* [TASK DETAILS]: Please print, word for word, every line from the one that contains "blue boat [536,67,621,153] -> none" through the last line of the records, and nothing else.

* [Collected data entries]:
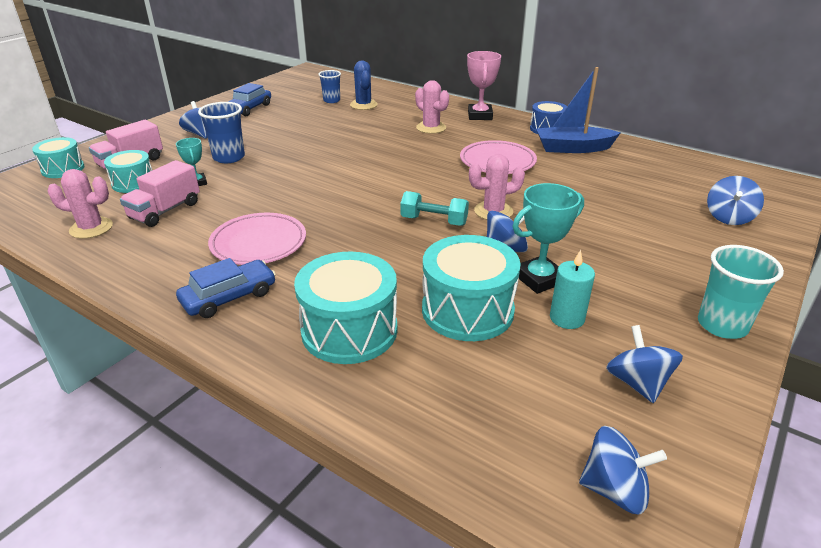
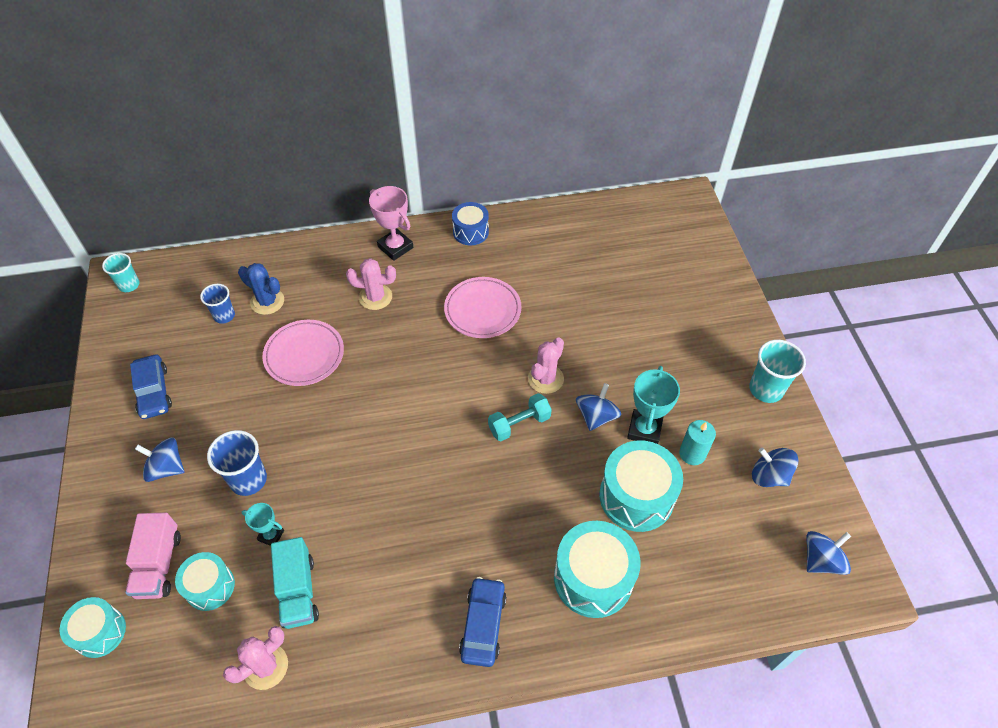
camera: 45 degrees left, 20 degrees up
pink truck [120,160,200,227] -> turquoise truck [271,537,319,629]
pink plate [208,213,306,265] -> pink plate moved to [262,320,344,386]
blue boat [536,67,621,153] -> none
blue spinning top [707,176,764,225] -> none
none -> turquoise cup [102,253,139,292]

* [RESULT OF THE EXERCISE]:
blue boat [536,67,621,153] -> none
blue spinning top [707,176,764,225] -> none
none -> turquoise cup [102,253,139,292]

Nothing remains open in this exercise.